*PROBLEM STATEMENT*
Put every line of the listing below into a JSON list of strings, one string per line, with blank lines and the picture lines left out.
- Opening Delimiter -
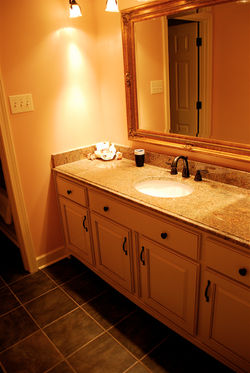
Identify the location of lights. (76, 12), (112, 5).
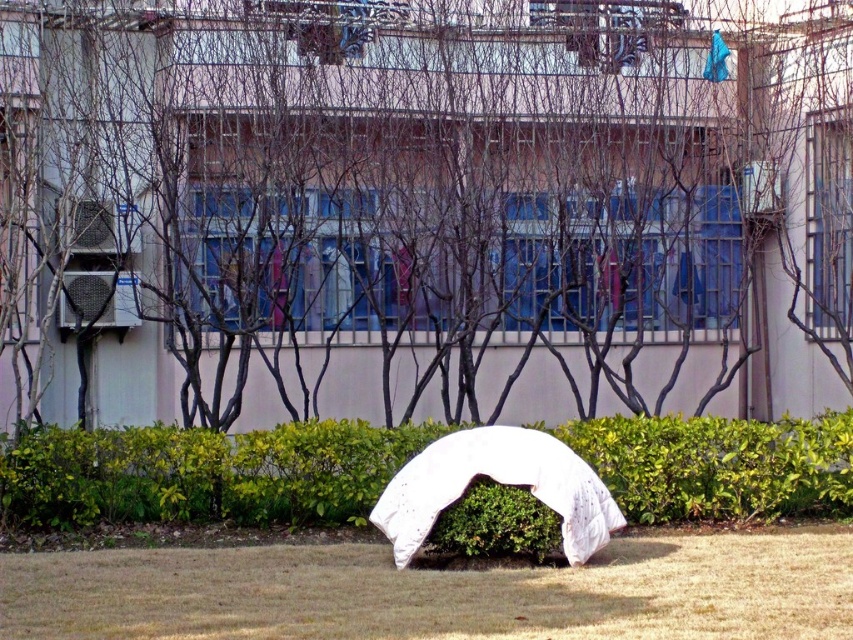
Which is behind, point (695, 280) or point (170, 445)?

The point (695, 280) is behind.

Can you confirm if white fabric umbrella at center is positioned above green leafy hedge at center?

Yes, white fabric umbrella at center is above green leafy hedge at center.

Image resolution: width=853 pixels, height=640 pixels. In order to click on white fabric umbrella at center in this screenshot , I will do `click(422, 205)`.

Locate an element on the screen. white fabric umbrella at center is located at coordinates (422, 205).

Who is taller, white fabric umbrella at center or dry grass at center?

Standing taller between the two is white fabric umbrella at center.

Can you confirm if white fabric umbrella at center is positioned to the right of dry grass at center?

No, white fabric umbrella at center is not to the right of dry grass at center.

Does point (196, 64) lie in front of point (810, 540)?

No, it is not.

Where is `white fabric umbrella at center`? This screenshot has height=640, width=853. white fabric umbrella at center is located at coordinates (422, 205).

Describe the element at coordinates (439, 592) in the screenshot. I see `dry grass at center` at that location.

Is dry grass at center thinner than green leafy bush at center?

No, dry grass at center is not thinner than green leafy bush at center.

Is point (291, 620) behind point (454, 506)?

No, (291, 620) is closer to viewer.

Locate an element on the screen. dry grass at center is located at coordinates (439, 592).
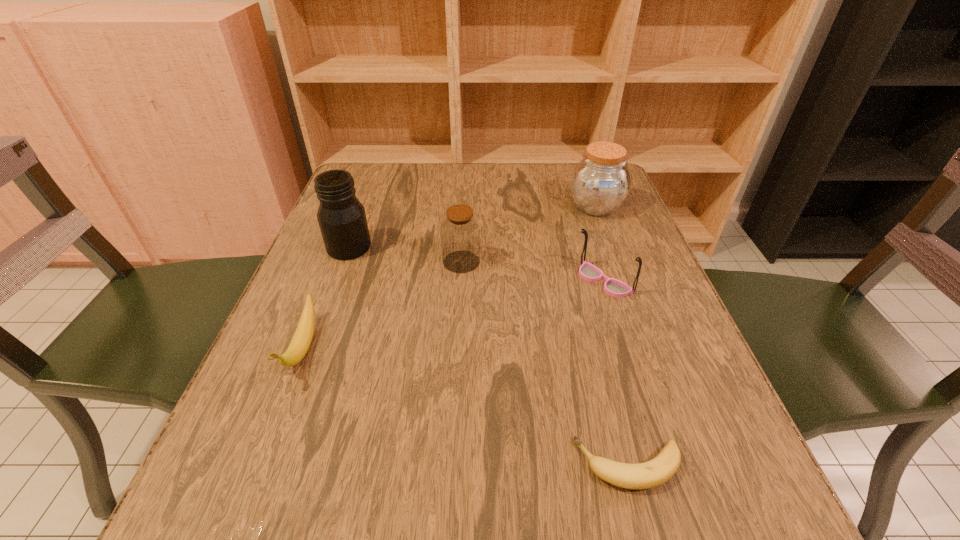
- Closing Delimiter -
*RESULT FOR THIS TASK*
[
  "Identify the location of lights. (76, 12), (112, 5).",
  "Which is behind, point (695, 280) or point (170, 445)?",
  "The point (695, 280) is behind.",
  "Can you confirm if white fabric umbrella at center is positioned above green leafy hedge at center?",
  "Yes, white fabric umbrella at center is above green leafy hedge at center.",
  "Image resolution: width=853 pixels, height=640 pixels. In order to click on white fabric umbrella at center in this screenshot , I will do `click(422, 205)`.",
  "Locate an element on the screen. white fabric umbrella at center is located at coordinates (422, 205).",
  "Who is taller, white fabric umbrella at center or dry grass at center?",
  "Standing taller between the two is white fabric umbrella at center.",
  "Can you confirm if white fabric umbrella at center is positioned to the right of dry grass at center?",
  "No, white fabric umbrella at center is not to the right of dry grass at center.",
  "Does point (196, 64) lie in front of point (810, 540)?",
  "No, it is not.",
  "Where is `white fabric umbrella at center`? This screenshot has height=640, width=853. white fabric umbrella at center is located at coordinates (422, 205).",
  "Describe the element at coordinates (439, 592) in the screenshot. I see `dry grass at center` at that location.",
  "Is dry grass at center thinner than green leafy bush at center?",
  "No, dry grass at center is not thinner than green leafy bush at center.",
  "Is point (291, 620) behind point (454, 506)?",
  "No, (291, 620) is closer to viewer.",
  "Locate an element on the screen. dry grass at center is located at coordinates (439, 592)."
]